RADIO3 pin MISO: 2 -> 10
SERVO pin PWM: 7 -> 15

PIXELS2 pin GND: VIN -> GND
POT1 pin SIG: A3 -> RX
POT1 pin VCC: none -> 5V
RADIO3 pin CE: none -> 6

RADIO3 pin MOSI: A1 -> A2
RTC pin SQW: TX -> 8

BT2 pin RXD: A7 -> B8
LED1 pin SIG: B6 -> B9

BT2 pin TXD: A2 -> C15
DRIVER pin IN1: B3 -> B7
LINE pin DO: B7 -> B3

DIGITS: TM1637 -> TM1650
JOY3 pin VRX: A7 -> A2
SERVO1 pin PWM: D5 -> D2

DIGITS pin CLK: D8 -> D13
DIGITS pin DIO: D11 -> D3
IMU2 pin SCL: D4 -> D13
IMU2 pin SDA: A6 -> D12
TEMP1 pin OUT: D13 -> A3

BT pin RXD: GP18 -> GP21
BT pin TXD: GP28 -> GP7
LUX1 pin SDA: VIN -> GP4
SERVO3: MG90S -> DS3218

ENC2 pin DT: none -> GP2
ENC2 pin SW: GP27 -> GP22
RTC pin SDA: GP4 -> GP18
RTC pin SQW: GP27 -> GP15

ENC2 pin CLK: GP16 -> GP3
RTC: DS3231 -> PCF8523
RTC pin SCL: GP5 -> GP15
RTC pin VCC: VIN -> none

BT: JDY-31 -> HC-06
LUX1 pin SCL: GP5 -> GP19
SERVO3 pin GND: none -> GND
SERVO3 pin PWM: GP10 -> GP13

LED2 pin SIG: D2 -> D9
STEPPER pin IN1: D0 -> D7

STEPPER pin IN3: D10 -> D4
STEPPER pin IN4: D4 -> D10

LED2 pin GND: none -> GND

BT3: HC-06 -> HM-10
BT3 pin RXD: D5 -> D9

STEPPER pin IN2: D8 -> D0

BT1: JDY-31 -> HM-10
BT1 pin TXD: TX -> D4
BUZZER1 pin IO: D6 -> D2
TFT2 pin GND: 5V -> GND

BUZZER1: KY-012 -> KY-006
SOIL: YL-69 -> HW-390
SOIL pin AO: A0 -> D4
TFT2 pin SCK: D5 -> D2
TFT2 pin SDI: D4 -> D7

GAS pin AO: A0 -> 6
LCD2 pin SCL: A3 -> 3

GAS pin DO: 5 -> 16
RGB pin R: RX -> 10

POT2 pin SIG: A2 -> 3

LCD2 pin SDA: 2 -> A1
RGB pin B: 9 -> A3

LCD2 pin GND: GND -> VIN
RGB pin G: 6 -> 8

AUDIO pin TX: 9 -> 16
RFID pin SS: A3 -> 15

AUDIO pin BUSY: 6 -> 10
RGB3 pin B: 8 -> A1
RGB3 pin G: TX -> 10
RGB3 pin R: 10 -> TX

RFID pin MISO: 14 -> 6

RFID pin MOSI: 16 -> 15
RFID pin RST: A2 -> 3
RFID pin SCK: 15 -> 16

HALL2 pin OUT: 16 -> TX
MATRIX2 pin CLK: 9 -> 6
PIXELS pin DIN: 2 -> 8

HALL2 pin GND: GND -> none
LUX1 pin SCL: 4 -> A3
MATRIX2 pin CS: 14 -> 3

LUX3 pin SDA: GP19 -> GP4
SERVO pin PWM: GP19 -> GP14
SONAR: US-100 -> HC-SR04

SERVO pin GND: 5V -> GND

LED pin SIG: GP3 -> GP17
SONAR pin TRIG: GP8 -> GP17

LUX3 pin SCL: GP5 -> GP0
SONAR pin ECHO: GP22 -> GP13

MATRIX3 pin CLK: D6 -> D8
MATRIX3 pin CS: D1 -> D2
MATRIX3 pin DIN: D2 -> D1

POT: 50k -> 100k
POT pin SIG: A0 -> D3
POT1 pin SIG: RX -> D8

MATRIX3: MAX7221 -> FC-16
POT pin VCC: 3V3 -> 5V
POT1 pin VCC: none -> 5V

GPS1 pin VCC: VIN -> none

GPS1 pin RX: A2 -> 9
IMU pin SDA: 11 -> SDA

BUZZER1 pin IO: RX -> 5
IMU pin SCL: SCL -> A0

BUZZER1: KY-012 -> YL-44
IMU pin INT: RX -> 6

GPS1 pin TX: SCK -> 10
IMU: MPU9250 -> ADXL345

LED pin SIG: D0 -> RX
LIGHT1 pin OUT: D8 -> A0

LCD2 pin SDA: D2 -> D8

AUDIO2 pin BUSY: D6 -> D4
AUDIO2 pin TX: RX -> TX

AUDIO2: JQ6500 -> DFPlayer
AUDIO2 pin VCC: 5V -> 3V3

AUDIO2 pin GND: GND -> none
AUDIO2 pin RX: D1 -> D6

▸ Instructions for the task
Across all the records above, find each line with "MISO" in it and copy it.

▸ Task solution
RADIO3 pin MISO: 2 -> 10
RFID pin MISO: 14 -> 6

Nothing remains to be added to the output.